→ **Requirement**
Give each line of the data below as one string in a JSON list, one string per line, with blank lines left out. Leave the pictures out of the list.

→ **Data section**
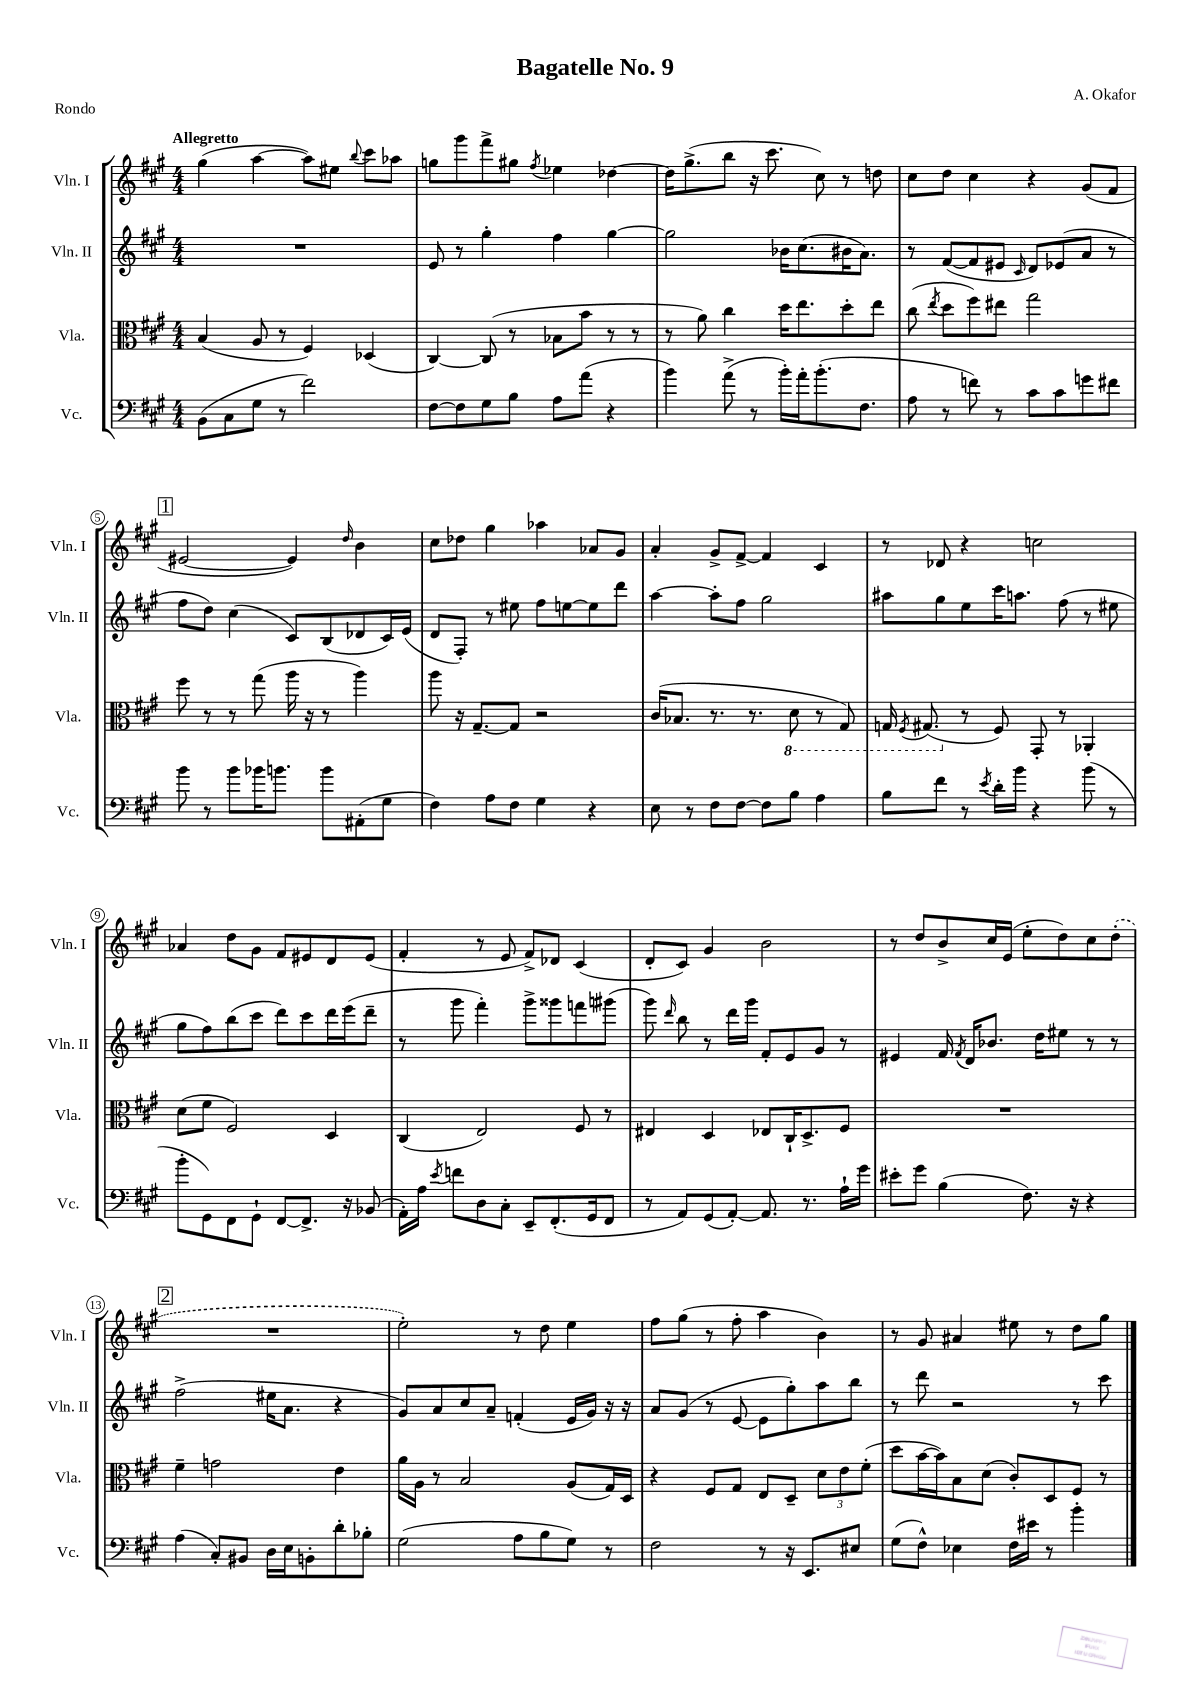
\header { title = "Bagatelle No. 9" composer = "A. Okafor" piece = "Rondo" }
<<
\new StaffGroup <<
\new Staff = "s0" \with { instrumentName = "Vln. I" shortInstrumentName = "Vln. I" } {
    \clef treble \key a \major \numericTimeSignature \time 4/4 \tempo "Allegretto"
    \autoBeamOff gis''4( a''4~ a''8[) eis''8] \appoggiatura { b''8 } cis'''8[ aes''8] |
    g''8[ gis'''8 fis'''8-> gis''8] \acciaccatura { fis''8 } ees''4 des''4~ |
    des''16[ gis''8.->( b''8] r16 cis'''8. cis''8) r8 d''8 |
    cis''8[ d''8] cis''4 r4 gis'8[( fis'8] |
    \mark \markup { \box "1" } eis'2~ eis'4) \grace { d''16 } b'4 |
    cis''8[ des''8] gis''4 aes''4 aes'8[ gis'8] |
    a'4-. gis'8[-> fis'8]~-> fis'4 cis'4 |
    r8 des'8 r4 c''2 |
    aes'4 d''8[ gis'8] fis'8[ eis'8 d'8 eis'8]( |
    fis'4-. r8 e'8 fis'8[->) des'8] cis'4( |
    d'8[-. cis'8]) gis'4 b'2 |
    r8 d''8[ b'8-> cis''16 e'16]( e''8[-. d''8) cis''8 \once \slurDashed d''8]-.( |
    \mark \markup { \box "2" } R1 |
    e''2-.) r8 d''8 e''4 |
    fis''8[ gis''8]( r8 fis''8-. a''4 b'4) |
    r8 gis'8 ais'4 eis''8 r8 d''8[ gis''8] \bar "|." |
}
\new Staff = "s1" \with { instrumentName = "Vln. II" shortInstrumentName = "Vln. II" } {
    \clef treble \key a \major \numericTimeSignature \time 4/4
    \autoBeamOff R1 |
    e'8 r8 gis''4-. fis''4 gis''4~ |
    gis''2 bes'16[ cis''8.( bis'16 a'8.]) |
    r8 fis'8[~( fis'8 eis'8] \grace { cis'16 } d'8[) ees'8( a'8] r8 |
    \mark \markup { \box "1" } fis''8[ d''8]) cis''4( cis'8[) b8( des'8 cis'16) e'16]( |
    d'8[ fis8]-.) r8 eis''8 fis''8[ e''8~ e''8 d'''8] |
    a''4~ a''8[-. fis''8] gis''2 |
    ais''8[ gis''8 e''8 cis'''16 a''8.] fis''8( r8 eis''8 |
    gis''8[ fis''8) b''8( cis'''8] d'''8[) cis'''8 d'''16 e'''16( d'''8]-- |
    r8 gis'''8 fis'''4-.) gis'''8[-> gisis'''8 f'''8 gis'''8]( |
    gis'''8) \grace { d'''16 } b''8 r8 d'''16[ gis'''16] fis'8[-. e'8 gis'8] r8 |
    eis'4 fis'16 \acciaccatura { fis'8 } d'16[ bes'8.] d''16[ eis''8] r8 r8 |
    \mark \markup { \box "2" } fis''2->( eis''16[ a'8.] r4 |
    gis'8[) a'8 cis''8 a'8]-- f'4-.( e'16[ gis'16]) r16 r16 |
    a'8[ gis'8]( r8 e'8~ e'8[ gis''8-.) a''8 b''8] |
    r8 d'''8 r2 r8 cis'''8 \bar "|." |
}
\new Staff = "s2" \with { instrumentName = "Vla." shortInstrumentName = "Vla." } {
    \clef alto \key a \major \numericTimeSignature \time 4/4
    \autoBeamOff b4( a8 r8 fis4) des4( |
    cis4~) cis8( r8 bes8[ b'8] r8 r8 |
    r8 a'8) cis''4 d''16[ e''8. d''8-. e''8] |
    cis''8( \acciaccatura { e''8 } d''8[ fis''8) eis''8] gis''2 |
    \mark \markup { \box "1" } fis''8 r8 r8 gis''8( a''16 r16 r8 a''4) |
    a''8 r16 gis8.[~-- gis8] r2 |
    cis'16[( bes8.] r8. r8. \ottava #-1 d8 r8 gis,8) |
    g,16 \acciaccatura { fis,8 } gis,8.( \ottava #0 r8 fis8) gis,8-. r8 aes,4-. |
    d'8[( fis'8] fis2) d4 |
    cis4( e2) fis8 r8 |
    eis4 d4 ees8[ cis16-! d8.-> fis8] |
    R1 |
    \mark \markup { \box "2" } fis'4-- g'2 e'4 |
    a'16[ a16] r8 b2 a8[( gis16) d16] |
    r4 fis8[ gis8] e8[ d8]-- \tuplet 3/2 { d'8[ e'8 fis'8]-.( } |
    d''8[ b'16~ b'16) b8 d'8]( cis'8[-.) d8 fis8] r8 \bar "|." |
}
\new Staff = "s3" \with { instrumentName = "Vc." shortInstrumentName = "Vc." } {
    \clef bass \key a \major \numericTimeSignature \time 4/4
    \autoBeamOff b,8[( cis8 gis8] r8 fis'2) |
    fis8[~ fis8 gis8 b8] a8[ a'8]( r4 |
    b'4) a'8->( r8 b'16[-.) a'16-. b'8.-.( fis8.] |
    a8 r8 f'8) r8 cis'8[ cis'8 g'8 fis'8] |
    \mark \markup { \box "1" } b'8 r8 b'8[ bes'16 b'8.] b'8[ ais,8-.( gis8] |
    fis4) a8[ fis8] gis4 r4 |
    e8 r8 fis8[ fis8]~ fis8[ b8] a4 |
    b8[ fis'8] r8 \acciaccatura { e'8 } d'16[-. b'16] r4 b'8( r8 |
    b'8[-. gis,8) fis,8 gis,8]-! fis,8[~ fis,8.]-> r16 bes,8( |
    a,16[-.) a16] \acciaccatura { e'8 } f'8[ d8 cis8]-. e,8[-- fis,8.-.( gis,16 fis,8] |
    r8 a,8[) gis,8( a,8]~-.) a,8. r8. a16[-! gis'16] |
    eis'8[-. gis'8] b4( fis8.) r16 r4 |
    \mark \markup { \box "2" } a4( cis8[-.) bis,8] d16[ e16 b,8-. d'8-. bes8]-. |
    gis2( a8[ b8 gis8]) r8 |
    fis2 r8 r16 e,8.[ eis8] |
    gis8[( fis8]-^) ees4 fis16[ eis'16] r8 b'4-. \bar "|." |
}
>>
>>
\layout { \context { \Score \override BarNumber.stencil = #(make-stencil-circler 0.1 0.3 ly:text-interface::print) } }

→ **Output of the task**
[
  "\\header { title = \"Bagatelle No. 9\" composer = \"A. Okafor\" piece = \"Rondo\" }",
  "<<",
  "\\new StaffGroup <<",
  "\\new Staff = \"s0\" \\with { instrumentName = \"Vln. I\" shortInstrumentName = \"Vln. I\" } {",
  "    \\clef treble \\key a \\major \\numericTimeSignature \\time 4/4 \\tempo \"Allegretto\"",
  "    \\autoBeamOff gis''4( a''4~ a''8[) eis''8] \\appoggiatura { b''8 } cis'''8[ aes''8] |",
  "    g''8[ gis'''8 fis'''8-> gis''8] \\acciaccatura { fis''8 } ees''4 des''4~ |",
  "    des''16[ gis''8.->( b''8] r16 cis'''8. cis''8) r8 d''8 |",
  "    cis''8[ d''8] cis''4 r4 gis'8[( fis'8] |",
  "    \\mark \\markup { \\box \"1\" } eis'2~ eis'4) \\grace { d''16 } b'4 |",
  "    cis''8[ des''8] gis''4 aes''4 aes'8[ gis'8] |",
  "    a'4-. gis'8[-> fis'8]~-> fis'4 cis'4 |",
  "    r8 des'8 r4 c''2 |",
  "    aes'4 d''8[ gis'8] fis'8[ eis'8 d'8 eis'8]( |",
  "    fis'4-. r8 e'8 fis'8[->) des'8] cis'4( |",
  "    d'8[-. cis'8]) gis'4 b'2 |",
  "    r8 d''8[ b'8-> cis''16 e'16]( e''8[-. d''8) cis''8 \\once \\slurDashed d''8]-.( |",
  "    \\mark \\markup { \\box \"2\" } R1 |",
  "    e''2-.) r8 d''8 e''4 |",
  "    fis''8[ gis''8]( r8 fis''8-. a''4 b'4) |",
  "    r8 gis'8 ais'4 eis''8 r8 d''8[ gis''8] \\bar \"|.\" |",
  "}",
  "\\new Staff = \"s1\" \\with { instrumentName = \"Vln. II\" shortInstrumentName = \"Vln. II\" } {",
  "    \\clef treble \\key a \\major \\numericTimeSignature \\time 4/4",
  "    \\autoBeamOff R1 |",
  "    e'8 r8 gis''4-. fis''4 gis''4~ |",
  "    gis''2 bes'16[ cis''8.( bis'16 a'8.]) |",
  "    r8 fis'8[~( fis'8 eis'8] \\grace { cis'16 } d'8[) ees'8( a'8] r8 |",
  "    \\mark \\markup { \\box \"1\" } fis''8[ d''8]) cis''4( cis'8[) b8( des'8 cis'16) e'16]( |",
  "    d'8[ fis8]-.) r8 eis''8 fis''8[ e''8~ e''8 d'''8] |",
  "    a''4~ a''8[-. fis''8] gis''2 |",
  "    ais''8[ gis''8 e''8 cis'''16 a''8.] fis''8( r8 eis''8 |",
  "    gis''8[ fis''8) b''8( cis'''8] d'''8[) cis'''8 d'''16 e'''16( d'''8]-- |",
  "    r8 gis'''8 fis'''4-.) gis'''8[-> gisis'''8 f'''8 gis'''8]( |",
  "    gis'''8) \\grace { d'''16 } b''8 r8 d'''16[ gis'''16] fis'8[-. e'8 gis'8] r8 |",
  "    eis'4 fis'16 \\acciaccatura { fis'8 } d'16[ bes'8.] d''16[ eis''8] r8 r8 |",
  "    \\mark \\markup { \\box \"2\" } fis''2->( eis''16[ a'8.] r4 |",
  "    gis'8[) a'8 cis''8 a'8]-- f'4-.( e'16[ gis'16]) r16 r16 |",
  "    a'8[ gis'8]( r8 e'8~ e'8[ gis''8-.) a''8 b''8] |",
  "    r8 d'''8 r2 r8 cis'''8 \\bar \"|.\" |",
  "}",
  "\\new Staff = \"s2\" \\with { instrumentName = \"Vla.\" shortInstrumentName = \"Vla.\" } {",
  "    \\clef alto \\key a \\major \\numericTimeSignature \\time 4/4",
  "    \\autoBeamOff b4( a8 r8 fis4) des4( |",
  "    cis4~) cis8( r8 bes8[ b'8] r8 r8 |",
  "    r8 a'8) cis''4 d''16[ e''8. d''8-. e''8] |",
  "    cis''8( \\acciaccatura { e''8 } d''8[ fis''8) eis''8] gis''2 |",
  "    \\mark \\markup { \\box \"1\" } fis''8 r8 r8 gis''8( a''16 r16 r8 a''4) |",
  "    a''8 r16 gis8.[~-- gis8] r2 |",
  "    cis'16[( bes8.] r8. r8. \\ottava #-1 d8 r8 gis,8) |",
  "    g,16 \\acciaccatura { fis,8 } gis,8.( \\ottava #0 r8 fis8) gis,8-. r8 aes,4-. |",
  "    d'8[( fis'8] fis2) d4 |",
  "    cis4( e2) fis8 r8 |",
  "    eis4 d4 ees8[ cis16-! d8.-> fis8] |",
  "    R1 |",
  "    \\mark \\markup { \\box \"2\" } fis'4-- g'2 e'4 |",
  "    a'16[ a16] r8 b2 a8[( gis16) d16] |",
  "    r4 fis8[ gis8] e8[ d8]-- \\tuplet 3/2 { d'8[ e'8 fis'8]-.( } |",
  "    d''8[ b'16~ b'16) b8 d'8]( cis'8[-.) d8 fis8] r8 \\bar \"|.\" |",
  "}",
  "\\new Staff = \"s3\" \\with { instrumentName = \"Vc.\" shortInstrumentName = \"Vc.\" } {",
  "    \\clef bass \\key a \\major \\numericTimeSignature \\time 4/4",
  "    \\autoBeamOff b,8[( cis8 gis8] r8 fis'2) |",
  "    fis8[~ fis8 gis8 b8] a8[ a'8]( r4 |",
  "    b'4) a'8->( r8 b'16[-.) a'16-. b'8.-.( fis8.] |",
  "    a8 r8 f'8) r8 cis'8[ cis'8 g'8 fis'8] |",
  "    \\mark \\markup { \\box \"1\" } b'8 r8 b'8[ bes'16 b'8.] b'8[ ais,8-.( gis8] |",
  "    fis4) a8[ fis8] gis4 r4 |",
  "    e8 r8 fis8[ fis8]~ fis8[ b8] a4 |",
  "    b8[ fis'8] r8 \\acciaccatura { e'8 } d'16[-. b'16] r4 b'8( r8 |",
  "    b'8[-. gis,8) fis,8 gis,8]-! fis,8[~ fis,8.]-> r16 bes,8( |",
  "    a,16[-.) a16] \\acciaccatura { e'8 } f'8[ d8 cis8]-. e,8[-- fis,8.-.( gis,16 fis,8] |",
  "    r8 a,8[) gis,8( a,8]~-.) a,8. r8. a16[-! gis'16] |",
  "    eis'8[-. gis'8] b4( fis8.) r16 r4 |",
  "    \\mark \\markup { \\box \"2\" } a4( cis8[-.) bis,8] d16[ e16 b,8-. d'8-. bes8]-. |",
  "    gis2( a8[ b8 gis8]) r8 |",
  "    fis2 r8 r16 e,8.[ eis8] |",
  "    gis8[( fis8]-^) ees4 fis16[ eis'16] r8 b'4-. \\bar \"|.\" |",
  "}",
  ">>",
  ">>",
  "\\layout { \\context { \\Score \\override BarNumber.stencil = #(make-stencil-circler 0.1 0.3 ly:text-interface::print) } }"
]